(STORED DATA)

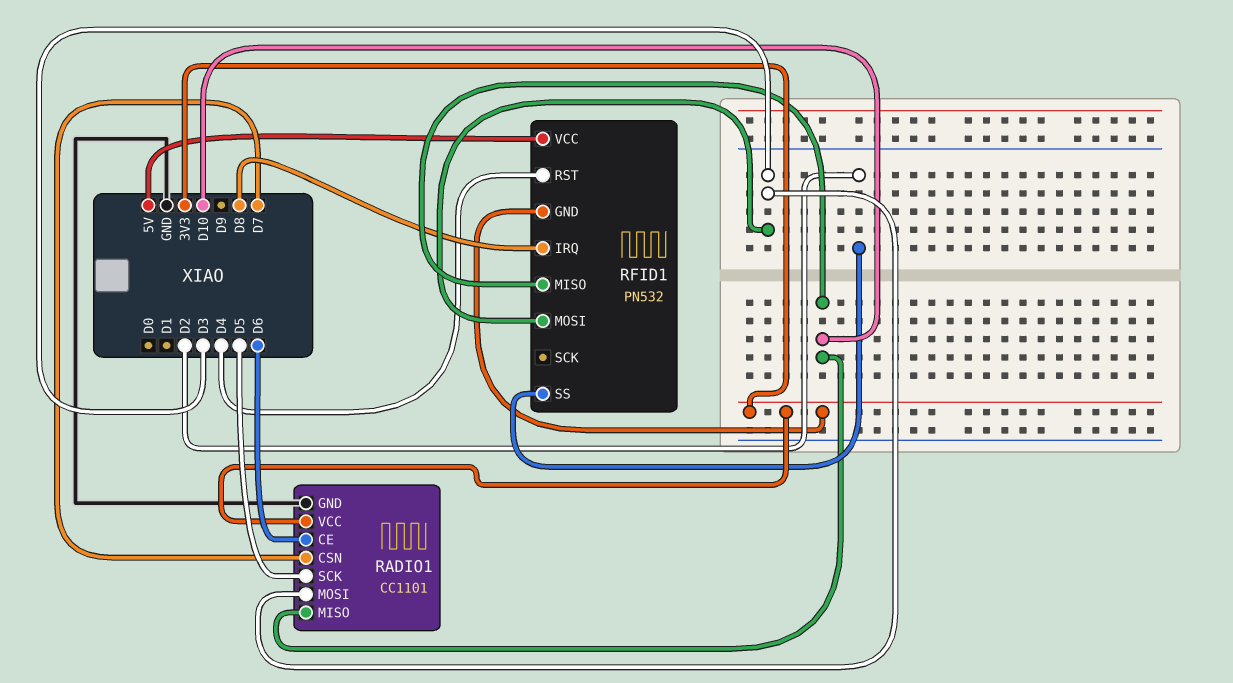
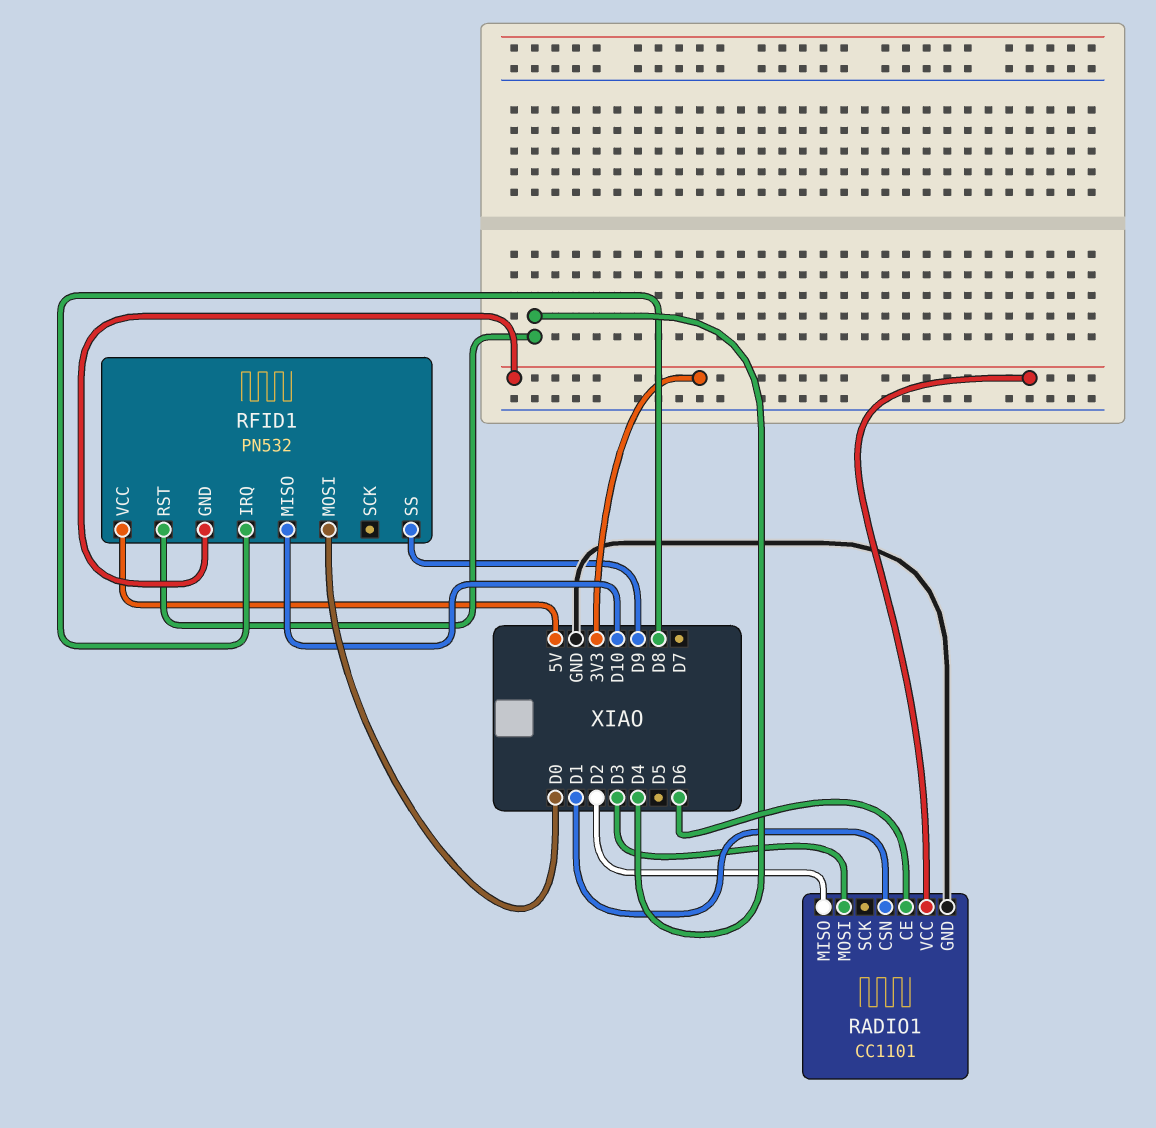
RADIO1 pin CSN: D7 -> D1
RADIO1 pin MISO: D10 -> D2
RADIO1 pin SCK: D5 -> none
RFID1 pin MOSI: D3 -> D0
RFID1 pin SS: D2 -> D9

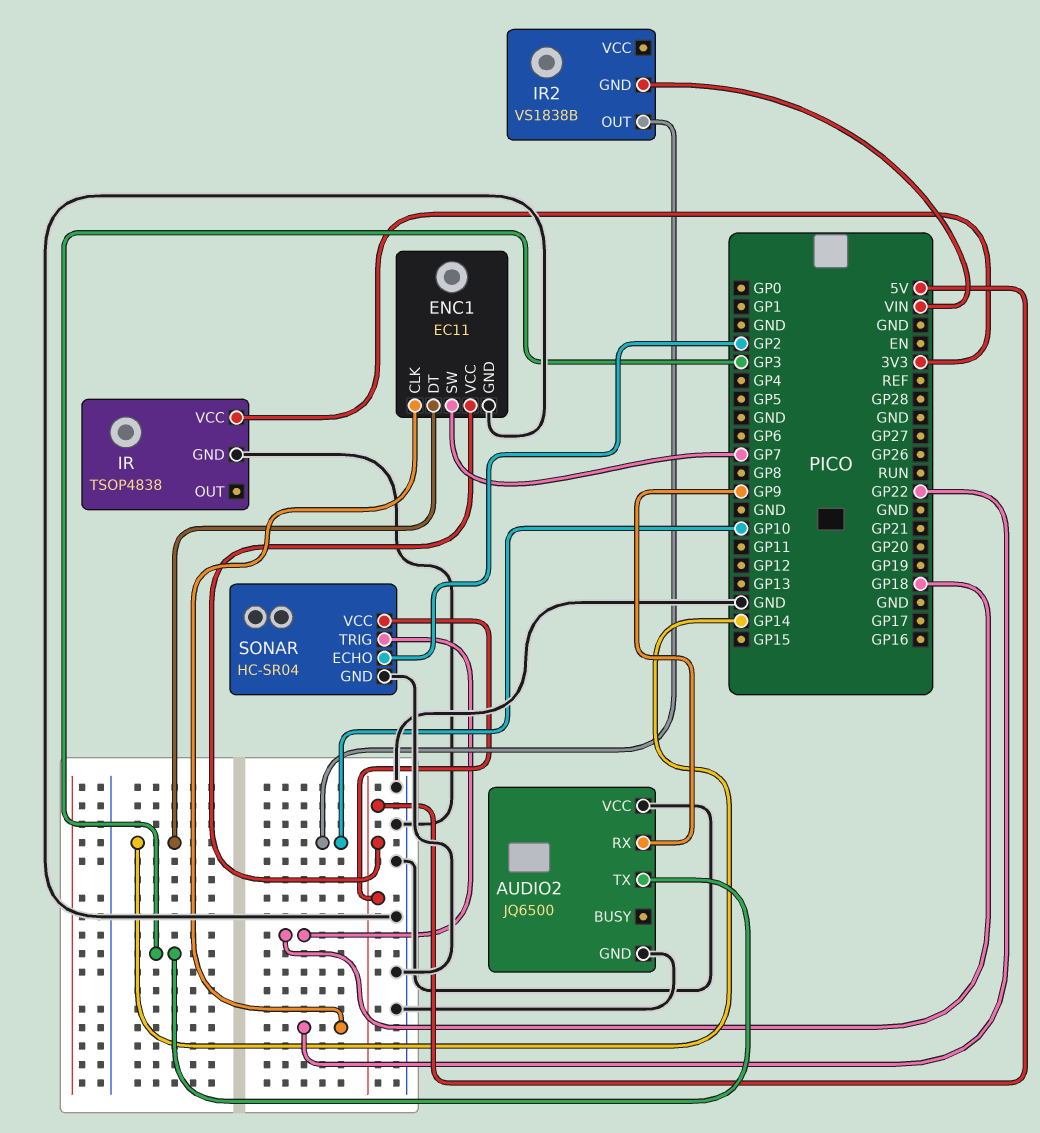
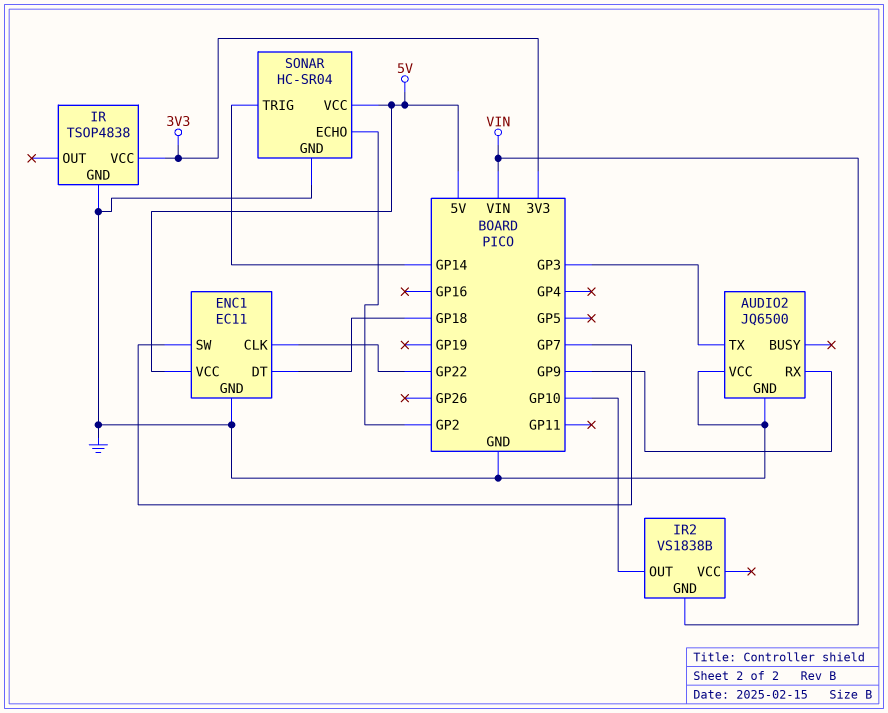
ENC1 pin DT: GP14 -> GP18
SONAR pin TRIG: GP18 -> GP14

(End STORED DATA)

== PROBLEM STATEMENT ==
Leaving out all pictures, repeat word for word the lines from the one containing "RFID1 pin SS: D2 -> D9" through the final line of the material above.

== RESPONSE ==
RFID1 pin SS: D2 -> D9

ENC1 pin DT: GP14 -> GP18
SONAR pin TRIG: GP18 -> GP14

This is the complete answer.